> [GIVEN INFORMATION]
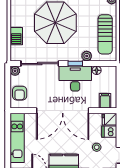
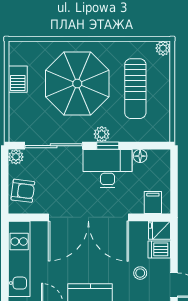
sun lounger: (105, 34) -> (135, 89), moved
barbecue: (16, 36) -> (18, 79), moved
plant: (87, 56) -> (102, 134), moved
armchair: (20, 93) -> (23, 191), turned -83

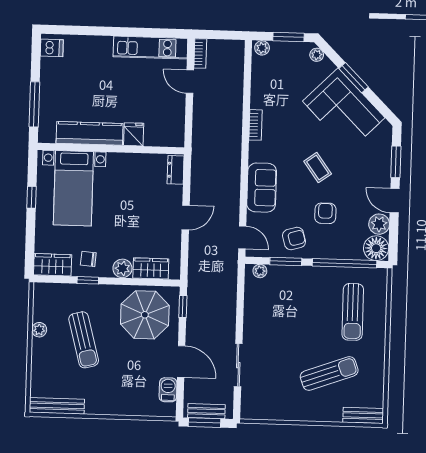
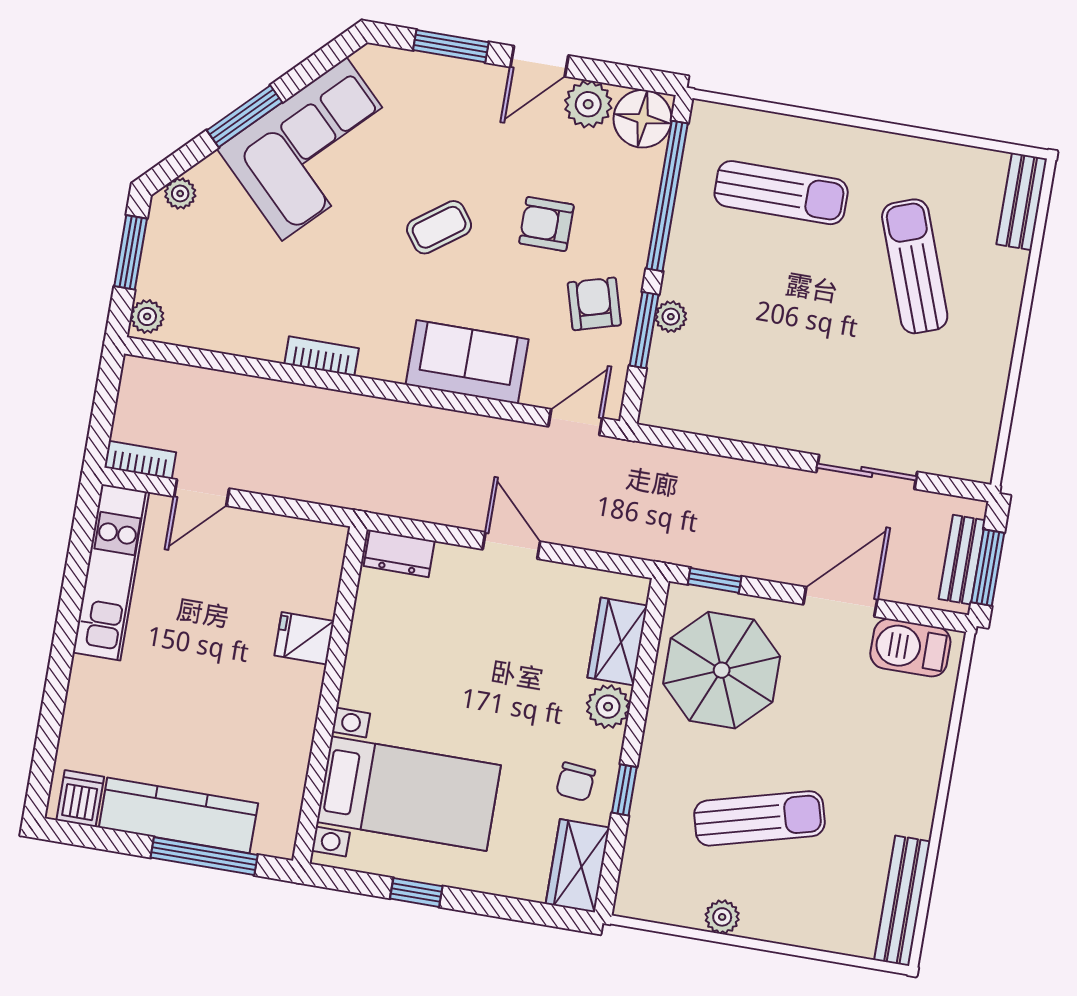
kitchen counter: (90, 133) -> (178, 815), moved, turned 90
plant: (260, 271) -> (671, 317), moved
barbecue: (168, 390) -> (910, 648), width x1.38, depth x1.27

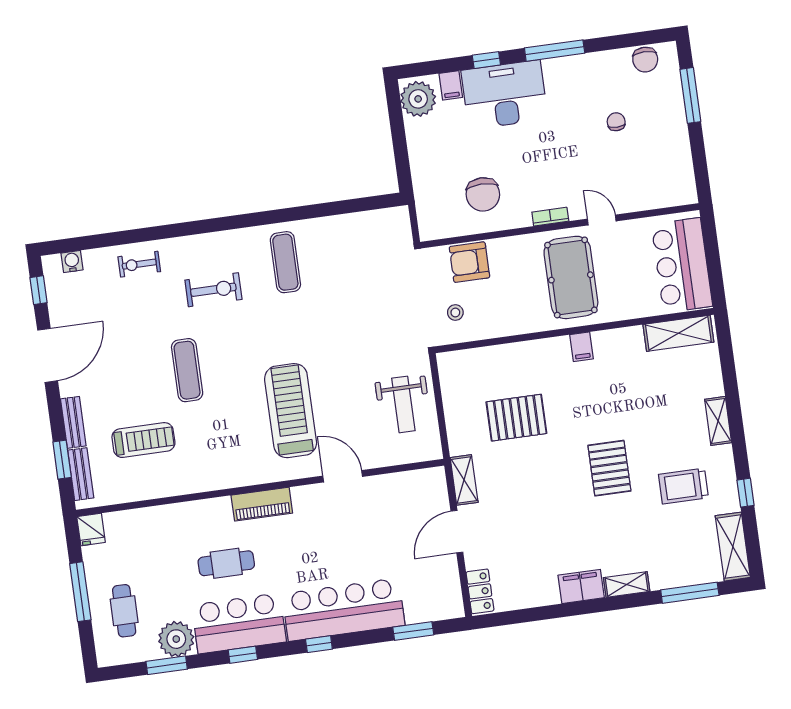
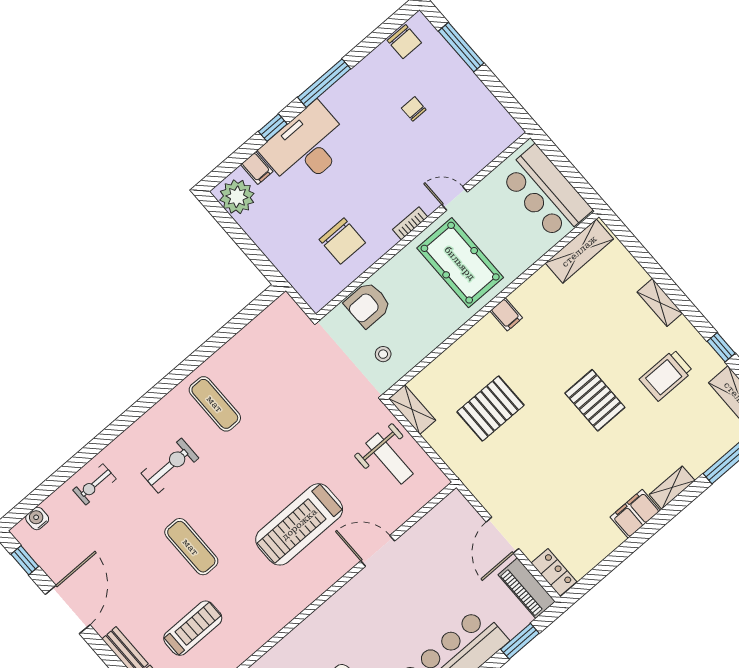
treadmill: (291, 411) -> (299, 524), turned -90
shelving: (464, 480) -> (412, 410), moved
piano: (262, 504) -> (527, 588), moved, turned 90

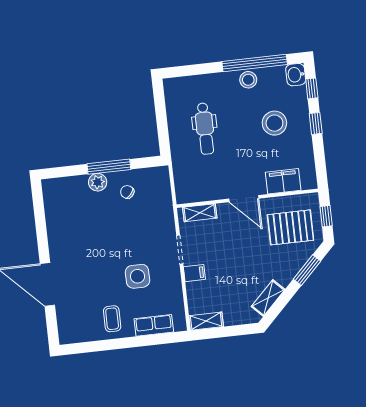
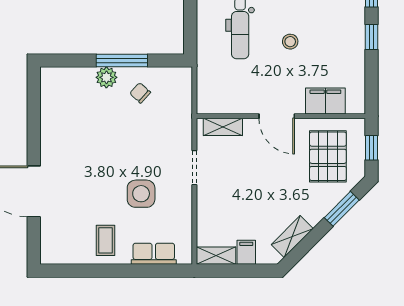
stool: (274, 123) -> (290, 42), moved, width x0.53, depth x0.53
pallet: (290, 227) -> (328, 156), turned 90
filing cabinet: (194, 273) -> (246, 252), moved, turned -90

> [TO DO] Can the entries above be repeated exactly, without their pictures?

> [ANSWER TO THE EXERCISE]
sun lounger: (105, 34) -> (135, 89), moved
barbecue: (16, 36) -> (18, 79), moved
plant: (87, 56) -> (102, 134), moved
armchair: (20, 93) -> (23, 191), turned -83

kitchen counter: (90, 133) -> (178, 815), moved, turned 90
plant: (260, 271) -> (671, 317), moved
barbecue: (168, 390) -> (910, 648), width x1.38, depth x1.27

treadmill: (291, 411) -> (299, 524), turned -90
shelving: (464, 480) -> (412, 410), moved
piano: (262, 504) -> (527, 588), moved, turned 90

stool: (274, 123) -> (290, 42), moved, width x0.53, depth x0.53
pallet: (290, 227) -> (328, 156), turned 90
filing cabinet: (194, 273) -> (246, 252), moved, turned -90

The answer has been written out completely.